Would you return the records below character for character, without any images?

=== DATA SUPPLIED ===

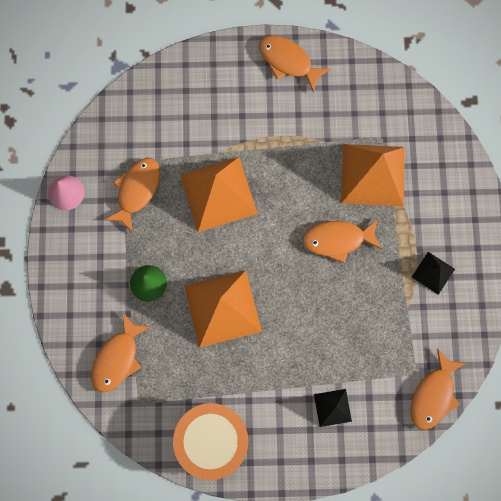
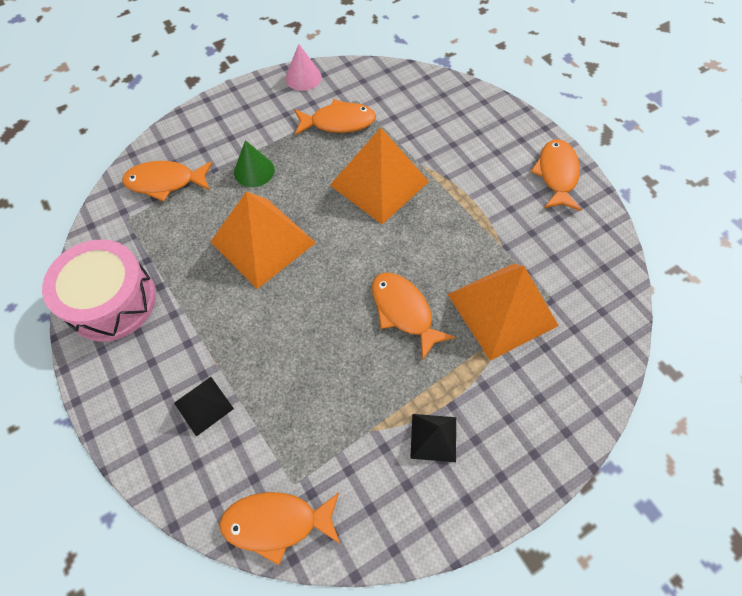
camera: 60 degrees right, 15 degrees down
orange drum [173,403,248,480] -> pink drum [42,240,156,342]

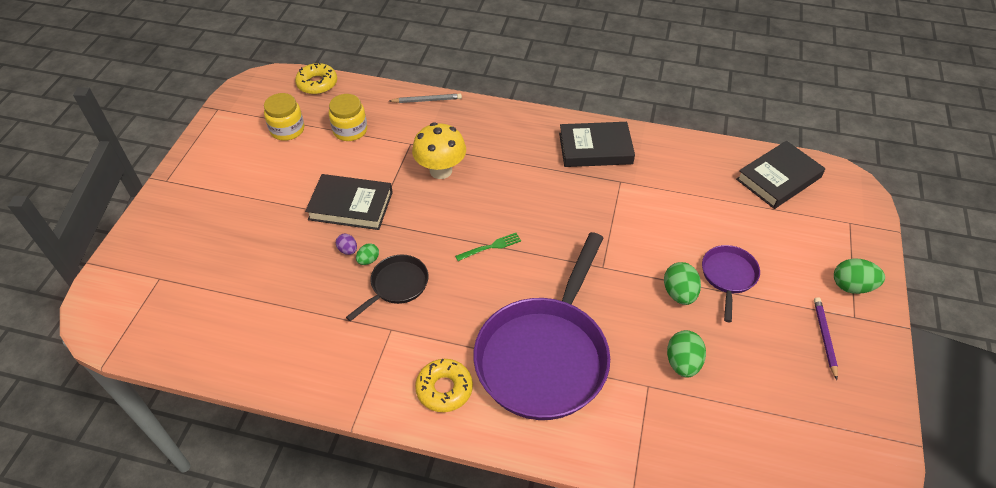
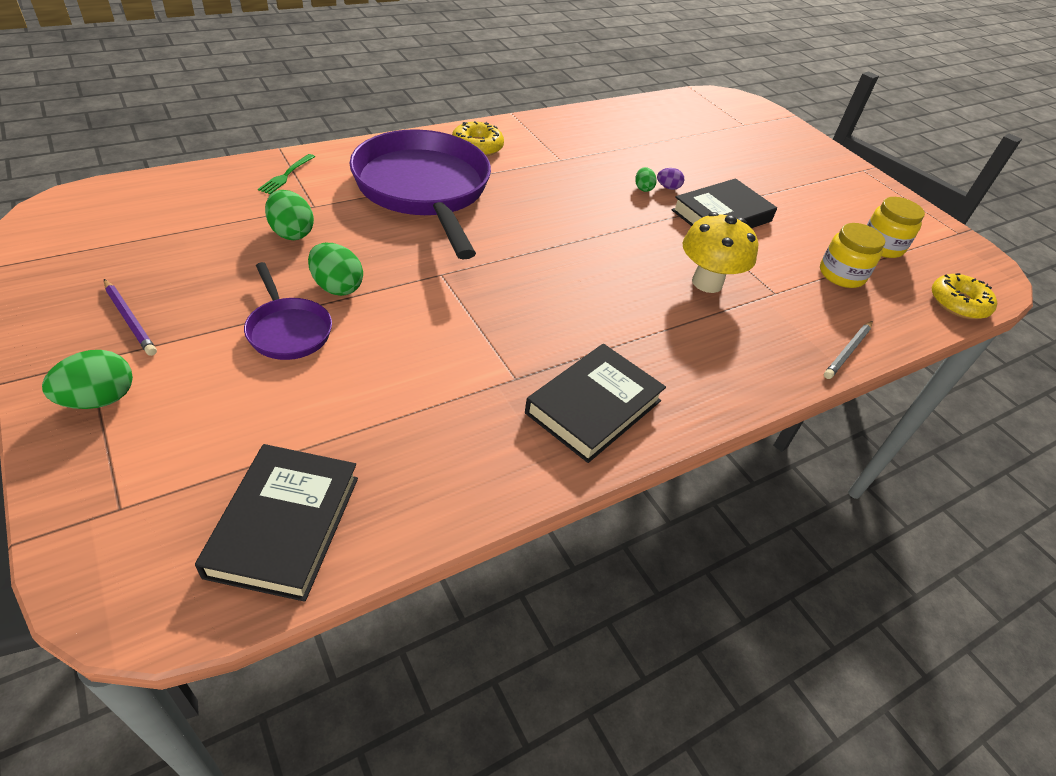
camera: 130 degrees right, 5 degrees down
black pan [346,254,429,321] -> none
green fork [455,233,521,261] -> green fork moved to [258,154,315,194]

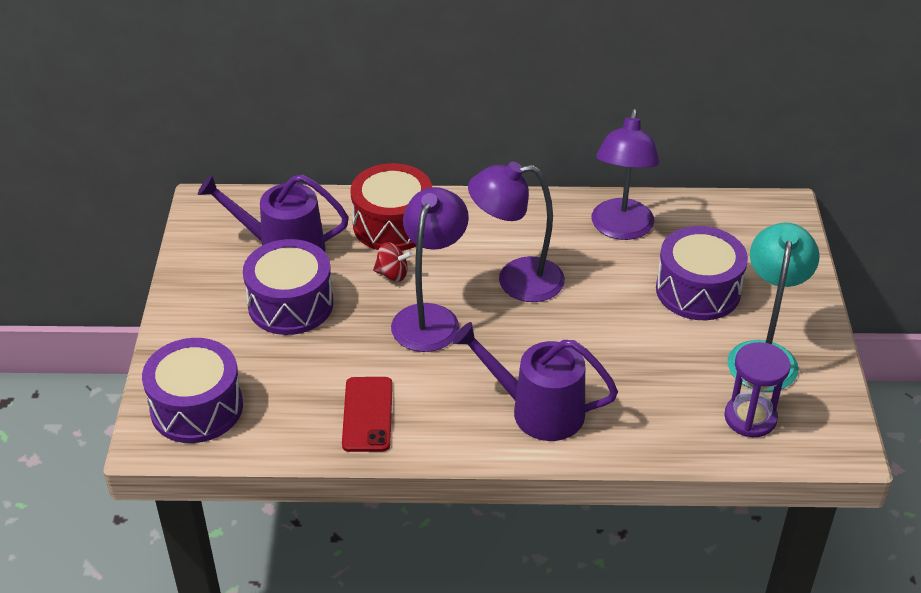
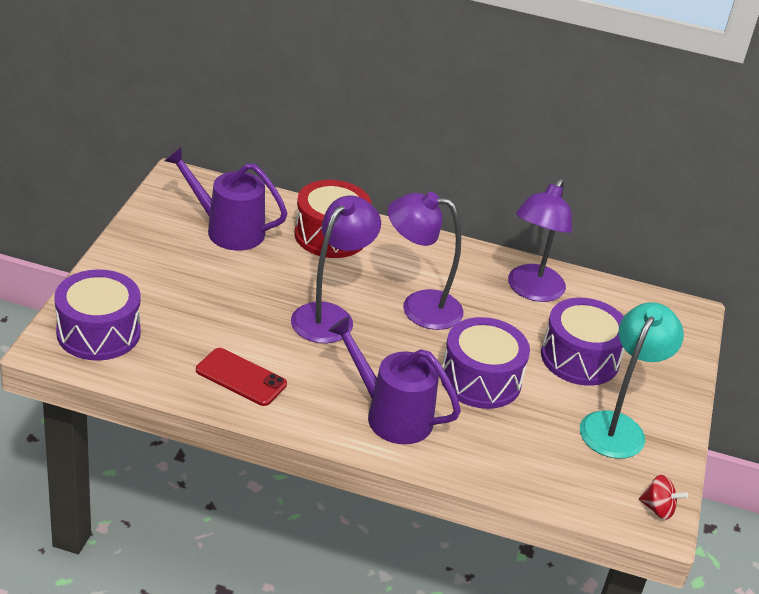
camera: 10 degrees right, 5 degrees down
purple drum [243,239,333,335] -> purple drum moved to [441,317,530,409]
red phone [342,377,393,452] -> red phone turned 75 degrees counterclockwise [196,348,287,406]
red spinning top [373,242,413,281] -> red spinning top moved to [639,475,688,520]
purple hourglass [724,342,790,437] -> none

===

*RESPONSE TO THIS TASK*.
camera: 60 degrees right, 15 degrees down
orange drum [173,403,248,480] -> pink drum [42,240,156,342]

camera: 130 degrees right, 5 degrees down
black pan [346,254,429,321] -> none
green fork [455,233,521,261] -> green fork moved to [258,154,315,194]

camera: 10 degrees right, 5 degrees down
purple drum [243,239,333,335] -> purple drum moved to [441,317,530,409]
red phone [342,377,393,452] -> red phone turned 75 degrees counterclockwise [196,348,287,406]
red spinning top [373,242,413,281] -> red spinning top moved to [639,475,688,520]
purple hourglass [724,342,790,437] -> none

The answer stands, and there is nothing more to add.